Task details: This exercise calls for an exact transcription. Set down every record below.

Dataset content:
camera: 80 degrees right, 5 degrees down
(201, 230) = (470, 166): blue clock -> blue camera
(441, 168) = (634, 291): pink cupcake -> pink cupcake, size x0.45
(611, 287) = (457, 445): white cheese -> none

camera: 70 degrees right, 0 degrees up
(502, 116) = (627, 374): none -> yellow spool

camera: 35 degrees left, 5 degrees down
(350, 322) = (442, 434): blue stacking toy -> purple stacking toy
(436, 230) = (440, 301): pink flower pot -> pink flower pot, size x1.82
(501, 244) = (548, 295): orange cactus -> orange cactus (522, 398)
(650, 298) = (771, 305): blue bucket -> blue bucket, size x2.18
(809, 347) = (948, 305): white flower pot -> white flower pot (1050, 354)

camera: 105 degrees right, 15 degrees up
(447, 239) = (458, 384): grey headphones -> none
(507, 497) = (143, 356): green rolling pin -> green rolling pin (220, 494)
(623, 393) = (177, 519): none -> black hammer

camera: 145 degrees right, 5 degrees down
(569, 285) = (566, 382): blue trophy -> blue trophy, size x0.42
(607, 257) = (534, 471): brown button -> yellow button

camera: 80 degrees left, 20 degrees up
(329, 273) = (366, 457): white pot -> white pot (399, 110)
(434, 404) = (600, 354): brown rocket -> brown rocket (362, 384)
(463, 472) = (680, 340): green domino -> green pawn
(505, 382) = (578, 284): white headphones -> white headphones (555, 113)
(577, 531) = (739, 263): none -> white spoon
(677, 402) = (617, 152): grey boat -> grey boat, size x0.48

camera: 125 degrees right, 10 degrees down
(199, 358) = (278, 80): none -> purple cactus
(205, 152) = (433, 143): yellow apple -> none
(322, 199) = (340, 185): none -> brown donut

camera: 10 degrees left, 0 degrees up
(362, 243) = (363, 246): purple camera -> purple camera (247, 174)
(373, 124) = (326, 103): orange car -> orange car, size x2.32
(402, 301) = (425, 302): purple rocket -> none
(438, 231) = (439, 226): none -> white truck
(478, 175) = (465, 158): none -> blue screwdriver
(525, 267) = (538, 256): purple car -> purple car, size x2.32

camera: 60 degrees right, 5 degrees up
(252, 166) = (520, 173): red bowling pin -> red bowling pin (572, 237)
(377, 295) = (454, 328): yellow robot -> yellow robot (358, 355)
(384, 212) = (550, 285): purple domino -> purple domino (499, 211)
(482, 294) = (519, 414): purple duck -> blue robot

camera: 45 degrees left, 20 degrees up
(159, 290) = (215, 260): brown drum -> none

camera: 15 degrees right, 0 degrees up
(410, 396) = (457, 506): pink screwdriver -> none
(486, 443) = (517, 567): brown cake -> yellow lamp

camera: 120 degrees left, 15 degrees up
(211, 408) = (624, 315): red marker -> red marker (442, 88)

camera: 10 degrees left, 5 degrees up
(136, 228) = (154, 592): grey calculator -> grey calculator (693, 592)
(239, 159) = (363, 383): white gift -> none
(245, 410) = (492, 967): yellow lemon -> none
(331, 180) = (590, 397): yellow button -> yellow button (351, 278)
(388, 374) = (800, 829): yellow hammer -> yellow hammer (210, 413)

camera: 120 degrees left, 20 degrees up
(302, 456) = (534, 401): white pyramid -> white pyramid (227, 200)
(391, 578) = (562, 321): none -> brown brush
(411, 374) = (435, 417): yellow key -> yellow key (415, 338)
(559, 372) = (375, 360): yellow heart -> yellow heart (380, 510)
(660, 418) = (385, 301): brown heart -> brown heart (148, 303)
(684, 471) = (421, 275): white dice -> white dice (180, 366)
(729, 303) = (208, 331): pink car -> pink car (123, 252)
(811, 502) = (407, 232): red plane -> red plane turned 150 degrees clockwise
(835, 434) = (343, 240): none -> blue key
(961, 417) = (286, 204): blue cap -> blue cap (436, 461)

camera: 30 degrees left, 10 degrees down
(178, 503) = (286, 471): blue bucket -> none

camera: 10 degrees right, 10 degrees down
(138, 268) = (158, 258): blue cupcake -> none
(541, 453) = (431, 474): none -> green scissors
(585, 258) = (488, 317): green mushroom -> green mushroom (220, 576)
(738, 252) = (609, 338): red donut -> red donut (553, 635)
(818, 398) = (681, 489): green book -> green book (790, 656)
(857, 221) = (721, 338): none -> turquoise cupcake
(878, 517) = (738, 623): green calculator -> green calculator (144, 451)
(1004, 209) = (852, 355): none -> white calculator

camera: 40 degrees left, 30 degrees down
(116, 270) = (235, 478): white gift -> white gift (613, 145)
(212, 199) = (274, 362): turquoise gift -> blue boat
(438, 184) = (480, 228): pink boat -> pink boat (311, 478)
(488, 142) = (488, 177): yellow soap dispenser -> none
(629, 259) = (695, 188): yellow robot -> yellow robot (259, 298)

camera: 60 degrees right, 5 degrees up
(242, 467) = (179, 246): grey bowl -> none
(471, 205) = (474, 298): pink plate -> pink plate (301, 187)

Answer section:
camera: 80 degrees right, 5 degrees down
(201, 230) = (470, 166): blue clock -> blue camera
(441, 168) = (634, 291): pink cupcake -> pink cupcake, size x0.45
(611, 287) = (457, 445): white cheese -> none

camera: 70 degrees right, 0 degrees up
(502, 116) = (627, 374): none -> yellow spool

camera: 35 degrees left, 5 degrees down
(350, 322) = (442, 434): blue stacking toy -> purple stacking toy
(436, 230) = (440, 301): pink flower pot -> pink flower pot, size x1.82
(501, 244) = (548, 295): orange cactus -> orange cactus (522, 398)
(650, 298) = (771, 305): blue bucket -> blue bucket, size x2.18
(809, 347) = (948, 305): white flower pot -> white flower pot (1050, 354)

camera: 105 degrees right, 15 degrees up
(447, 239) = (458, 384): grey headphones -> none
(507, 497) = (143, 356): green rolling pin -> green rolling pin (220, 494)
(623, 393) = (177, 519): none -> black hammer

camera: 145 degrees right, 5 degrees down
(569, 285) = (566, 382): blue trophy -> blue trophy, size x0.42
(607, 257) = (534, 471): brown button -> yellow button

camera: 80 degrees left, 20 degrees up
(329, 273) = (366, 457): white pot -> white pot (399, 110)
(434, 404) = (600, 354): brown rocket -> brown rocket (362, 384)
(463, 472) = (680, 340): green domino -> green pawn
(505, 382) = (578, 284): white headphones -> white headphones (555, 113)
(577, 531) = (739, 263): none -> white spoon
(677, 402) = (617, 152): grey boat -> grey boat, size x0.48

camera: 125 degrees right, 10 degrees down
(199, 358) = (278, 80): none -> purple cactus
(205, 152) = (433, 143): yellow apple -> none
(322, 199) = (340, 185): none -> brown donut

camera: 10 degrees left, 0 degrees up
(362, 243) = (363, 246): purple camera -> purple camera (247, 174)
(373, 124) = (326, 103): orange car -> orange car, size x2.32
(402, 301) = (425, 302): purple rocket -> none
(438, 231) = (439, 226): none -> white truck
(478, 175) = (465, 158): none -> blue screwdriver
(525, 267) = (538, 256): purple car -> purple car, size x2.32

camera: 60 degrees right, 5 degrees up
(252, 166) = (520, 173): red bowling pin -> red bowling pin (572, 237)
(377, 295) = (454, 328): yellow robot -> yellow robot (358, 355)
(384, 212) = (550, 285): purple domino -> purple domino (499, 211)
(482, 294) = (519, 414): purple duck -> blue robot

camera: 45 degrees left, 20 degrees up
(159, 290) = (215, 260): brown drum -> none

camera: 15 degrees right, 0 degrees up
(410, 396) = (457, 506): pink screwdriver -> none
(486, 443) = (517, 567): brown cake -> yellow lamp

camera: 120 degrees left, 15 degrees up
(211, 408) = (624, 315): red marker -> red marker (442, 88)

camera: 10 degrees left, 5 degrees up
(136, 228) = (154, 592): grey calculator -> grey calculator (693, 592)
(239, 159) = (363, 383): white gift -> none
(245, 410) = (492, 967): yellow lemon -> none
(331, 180) = (590, 397): yellow button -> yellow button (351, 278)
(388, 374) = (800, 829): yellow hammer -> yellow hammer (210, 413)

camera: 120 degrees left, 20 degrees up
(302, 456) = (534, 401): white pyramid -> white pyramid (227, 200)
(391, 578) = (562, 321): none -> brown brush
(411, 374) = (435, 417): yellow key -> yellow key (415, 338)
(559, 372) = (375, 360): yellow heart -> yellow heart (380, 510)
(660, 418) = (385, 301): brown heart -> brown heart (148, 303)
(684, 471) = (421, 275): white dice -> white dice (180, 366)
(729, 303) = (208, 331): pink car -> pink car (123, 252)
(811, 502) = (407, 232): red plane -> red plane turned 150 degrees clockwise
(835, 434) = (343, 240): none -> blue key
(961, 417) = (286, 204): blue cap -> blue cap (436, 461)

camera: 30 degrees left, 10 degrees down
(178, 503) = (286, 471): blue bucket -> none

camera: 10 degrees right, 10 degrees down
(138, 268) = (158, 258): blue cupcake -> none
(541, 453) = (431, 474): none -> green scissors
(585, 258) = (488, 317): green mushroom -> green mushroom (220, 576)
(738, 252) = (609, 338): red donut -> red donut (553, 635)
(818, 398) = (681, 489): green book -> green book (790, 656)
(857, 221) = (721, 338): none -> turquoise cupcake
(878, 517) = (738, 623): green calculator -> green calculator (144, 451)
(1004, 209) = (852, 355): none -> white calculator

camera: 40 degrees left, 30 degrees down
(116, 270) = (235, 478): white gift -> white gift (613, 145)
(212, 199) = (274, 362): turquoise gift -> blue boat
(438, 184) = (480, 228): pink boat -> pink boat (311, 478)
(488, 142) = (488, 177): yellow soap dispenser -> none
(629, 259) = (695, 188): yellow robot -> yellow robot (259, 298)

camera: 60 degrees right, 5 degrees up
(242, 467) = (179, 246): grey bowl -> none
(471, 205) = (474, 298): pink plate -> pink plate (301, 187)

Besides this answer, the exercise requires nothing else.